__Task statement__
Your answer should consist of each line below that contains the string "stacking".

Saved data entries
▽

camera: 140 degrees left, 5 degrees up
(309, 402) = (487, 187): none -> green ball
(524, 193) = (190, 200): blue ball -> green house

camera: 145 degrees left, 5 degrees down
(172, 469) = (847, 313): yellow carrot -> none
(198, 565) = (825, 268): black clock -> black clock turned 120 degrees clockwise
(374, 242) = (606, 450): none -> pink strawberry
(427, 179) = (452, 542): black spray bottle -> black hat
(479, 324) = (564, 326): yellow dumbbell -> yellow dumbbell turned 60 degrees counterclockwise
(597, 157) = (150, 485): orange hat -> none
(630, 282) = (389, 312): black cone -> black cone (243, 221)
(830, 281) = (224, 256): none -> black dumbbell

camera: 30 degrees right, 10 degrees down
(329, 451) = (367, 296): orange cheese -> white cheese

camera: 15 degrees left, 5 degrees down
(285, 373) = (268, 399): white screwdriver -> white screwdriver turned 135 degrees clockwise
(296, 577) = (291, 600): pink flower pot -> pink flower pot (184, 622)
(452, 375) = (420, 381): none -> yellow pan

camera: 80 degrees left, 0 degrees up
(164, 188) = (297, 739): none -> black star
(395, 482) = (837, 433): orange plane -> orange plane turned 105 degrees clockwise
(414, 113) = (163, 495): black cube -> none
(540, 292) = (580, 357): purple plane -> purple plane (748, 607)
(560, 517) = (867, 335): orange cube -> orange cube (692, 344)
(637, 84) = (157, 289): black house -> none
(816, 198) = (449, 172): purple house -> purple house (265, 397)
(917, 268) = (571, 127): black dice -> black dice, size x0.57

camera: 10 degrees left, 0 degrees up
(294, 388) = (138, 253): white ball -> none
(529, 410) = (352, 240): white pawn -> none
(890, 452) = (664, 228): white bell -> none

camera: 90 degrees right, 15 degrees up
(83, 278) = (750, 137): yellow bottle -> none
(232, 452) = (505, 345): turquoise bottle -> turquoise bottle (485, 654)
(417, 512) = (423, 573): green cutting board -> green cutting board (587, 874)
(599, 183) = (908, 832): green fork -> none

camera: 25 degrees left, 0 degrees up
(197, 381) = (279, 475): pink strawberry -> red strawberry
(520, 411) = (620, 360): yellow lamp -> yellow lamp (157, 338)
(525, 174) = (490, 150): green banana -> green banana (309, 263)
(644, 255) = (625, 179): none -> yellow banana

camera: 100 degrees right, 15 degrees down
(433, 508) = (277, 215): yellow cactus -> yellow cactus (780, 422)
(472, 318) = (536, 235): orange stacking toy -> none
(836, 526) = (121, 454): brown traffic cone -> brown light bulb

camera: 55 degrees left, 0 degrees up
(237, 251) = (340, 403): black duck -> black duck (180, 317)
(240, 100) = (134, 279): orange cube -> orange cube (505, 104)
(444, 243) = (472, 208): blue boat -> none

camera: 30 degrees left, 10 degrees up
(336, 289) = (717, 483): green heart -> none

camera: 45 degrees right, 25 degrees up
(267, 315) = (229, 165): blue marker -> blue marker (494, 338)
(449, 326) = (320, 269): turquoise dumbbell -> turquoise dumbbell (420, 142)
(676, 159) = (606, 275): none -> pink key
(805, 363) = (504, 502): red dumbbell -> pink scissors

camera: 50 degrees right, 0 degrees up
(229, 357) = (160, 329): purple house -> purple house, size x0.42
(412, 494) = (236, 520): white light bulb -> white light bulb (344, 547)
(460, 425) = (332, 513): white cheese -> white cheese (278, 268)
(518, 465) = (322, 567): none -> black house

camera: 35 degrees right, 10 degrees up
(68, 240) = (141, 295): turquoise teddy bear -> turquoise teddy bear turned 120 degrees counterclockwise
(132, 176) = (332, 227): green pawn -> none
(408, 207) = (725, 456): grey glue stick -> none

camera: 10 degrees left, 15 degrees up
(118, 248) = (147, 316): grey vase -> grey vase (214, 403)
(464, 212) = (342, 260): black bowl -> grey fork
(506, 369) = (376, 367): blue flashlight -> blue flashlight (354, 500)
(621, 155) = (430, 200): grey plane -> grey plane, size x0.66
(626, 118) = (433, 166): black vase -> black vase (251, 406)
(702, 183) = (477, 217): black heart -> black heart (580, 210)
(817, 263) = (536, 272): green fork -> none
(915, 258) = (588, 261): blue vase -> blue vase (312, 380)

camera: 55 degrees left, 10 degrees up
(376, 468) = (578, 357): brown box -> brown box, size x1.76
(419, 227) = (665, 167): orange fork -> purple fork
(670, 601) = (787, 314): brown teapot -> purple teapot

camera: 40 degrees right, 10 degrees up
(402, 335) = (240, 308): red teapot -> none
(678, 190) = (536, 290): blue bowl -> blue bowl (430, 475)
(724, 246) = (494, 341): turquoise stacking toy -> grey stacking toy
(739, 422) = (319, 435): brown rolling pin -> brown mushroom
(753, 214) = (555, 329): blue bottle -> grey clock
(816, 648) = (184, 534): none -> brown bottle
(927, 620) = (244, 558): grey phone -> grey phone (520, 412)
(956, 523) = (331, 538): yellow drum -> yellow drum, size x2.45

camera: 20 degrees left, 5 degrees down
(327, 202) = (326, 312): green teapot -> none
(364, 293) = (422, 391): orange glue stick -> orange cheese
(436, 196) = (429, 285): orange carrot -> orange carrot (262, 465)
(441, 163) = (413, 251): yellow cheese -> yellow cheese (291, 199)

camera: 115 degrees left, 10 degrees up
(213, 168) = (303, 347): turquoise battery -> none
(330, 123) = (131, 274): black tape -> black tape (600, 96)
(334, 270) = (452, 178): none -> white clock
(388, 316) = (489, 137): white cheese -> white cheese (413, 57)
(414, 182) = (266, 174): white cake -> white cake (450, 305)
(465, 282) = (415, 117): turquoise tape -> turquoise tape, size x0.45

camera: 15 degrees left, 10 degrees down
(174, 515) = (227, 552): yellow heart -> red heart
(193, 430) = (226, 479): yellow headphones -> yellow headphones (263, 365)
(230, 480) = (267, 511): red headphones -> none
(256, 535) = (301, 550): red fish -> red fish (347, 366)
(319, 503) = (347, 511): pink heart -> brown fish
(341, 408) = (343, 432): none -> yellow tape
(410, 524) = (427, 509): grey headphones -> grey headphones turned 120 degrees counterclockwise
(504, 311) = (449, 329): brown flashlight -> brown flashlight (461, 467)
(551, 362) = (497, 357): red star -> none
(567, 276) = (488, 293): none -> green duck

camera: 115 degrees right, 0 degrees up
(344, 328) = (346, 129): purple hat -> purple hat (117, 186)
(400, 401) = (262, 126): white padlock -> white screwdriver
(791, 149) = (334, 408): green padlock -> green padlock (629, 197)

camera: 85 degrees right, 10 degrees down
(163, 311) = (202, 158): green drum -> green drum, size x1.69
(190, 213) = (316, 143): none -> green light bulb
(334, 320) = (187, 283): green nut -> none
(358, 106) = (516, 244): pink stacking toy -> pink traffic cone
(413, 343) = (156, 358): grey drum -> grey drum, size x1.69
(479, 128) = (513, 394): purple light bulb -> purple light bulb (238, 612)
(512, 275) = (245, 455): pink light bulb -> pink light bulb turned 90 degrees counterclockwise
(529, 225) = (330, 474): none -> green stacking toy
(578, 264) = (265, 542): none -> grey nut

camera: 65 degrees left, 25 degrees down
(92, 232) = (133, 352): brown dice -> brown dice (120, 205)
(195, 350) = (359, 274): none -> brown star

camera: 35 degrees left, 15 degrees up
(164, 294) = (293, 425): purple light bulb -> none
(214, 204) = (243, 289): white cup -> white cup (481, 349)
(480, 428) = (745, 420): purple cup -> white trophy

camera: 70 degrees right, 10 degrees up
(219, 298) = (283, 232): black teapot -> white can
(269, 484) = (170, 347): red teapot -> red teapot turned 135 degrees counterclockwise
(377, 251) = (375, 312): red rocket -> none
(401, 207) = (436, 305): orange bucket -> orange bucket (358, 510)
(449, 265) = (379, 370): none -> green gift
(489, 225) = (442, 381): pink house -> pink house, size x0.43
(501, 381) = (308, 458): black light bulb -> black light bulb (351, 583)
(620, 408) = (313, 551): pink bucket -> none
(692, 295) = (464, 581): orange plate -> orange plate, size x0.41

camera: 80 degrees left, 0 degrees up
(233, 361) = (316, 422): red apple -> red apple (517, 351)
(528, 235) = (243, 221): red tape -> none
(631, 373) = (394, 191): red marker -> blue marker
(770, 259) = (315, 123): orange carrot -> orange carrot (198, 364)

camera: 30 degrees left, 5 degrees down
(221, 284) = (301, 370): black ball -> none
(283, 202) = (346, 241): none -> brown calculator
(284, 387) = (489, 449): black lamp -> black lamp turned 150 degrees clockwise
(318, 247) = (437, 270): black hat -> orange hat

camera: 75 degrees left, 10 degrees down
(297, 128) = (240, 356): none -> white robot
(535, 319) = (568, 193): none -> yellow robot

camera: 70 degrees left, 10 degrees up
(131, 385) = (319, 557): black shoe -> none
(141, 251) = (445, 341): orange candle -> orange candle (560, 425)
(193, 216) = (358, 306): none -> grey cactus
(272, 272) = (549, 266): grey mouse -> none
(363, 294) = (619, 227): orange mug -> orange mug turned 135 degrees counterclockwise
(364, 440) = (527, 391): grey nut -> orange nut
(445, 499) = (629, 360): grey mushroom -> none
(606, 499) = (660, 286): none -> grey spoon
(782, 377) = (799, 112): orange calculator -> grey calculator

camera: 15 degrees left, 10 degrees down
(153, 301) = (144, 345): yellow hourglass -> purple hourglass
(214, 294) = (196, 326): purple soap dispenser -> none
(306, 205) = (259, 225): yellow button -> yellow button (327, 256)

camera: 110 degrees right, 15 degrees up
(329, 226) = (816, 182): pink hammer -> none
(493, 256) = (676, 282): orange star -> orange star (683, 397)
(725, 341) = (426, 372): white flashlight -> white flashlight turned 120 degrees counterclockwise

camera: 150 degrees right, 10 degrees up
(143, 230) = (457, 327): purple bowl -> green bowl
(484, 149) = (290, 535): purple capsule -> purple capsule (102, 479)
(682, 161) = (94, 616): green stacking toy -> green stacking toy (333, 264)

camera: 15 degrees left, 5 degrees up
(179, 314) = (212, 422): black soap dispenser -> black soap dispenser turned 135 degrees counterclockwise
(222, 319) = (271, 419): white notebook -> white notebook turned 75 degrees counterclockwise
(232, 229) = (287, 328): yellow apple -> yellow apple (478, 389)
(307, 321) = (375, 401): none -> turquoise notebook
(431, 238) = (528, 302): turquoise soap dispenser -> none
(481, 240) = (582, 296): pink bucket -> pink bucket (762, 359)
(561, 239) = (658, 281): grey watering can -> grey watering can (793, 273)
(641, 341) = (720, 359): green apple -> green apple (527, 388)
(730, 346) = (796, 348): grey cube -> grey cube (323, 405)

△

__Output of the task__
(472, 318) = (536, 235): orange stacking toy -> none
(724, 246) = (494, 341): turquoise stacking toy -> grey stacking toy
(358, 106) = (516, 244): pink stacking toy -> pink traffic cone
(529, 225) = (330, 474): none -> green stacking toy
(682, 161) = (94, 616): green stacking toy -> green stacking toy (333, 264)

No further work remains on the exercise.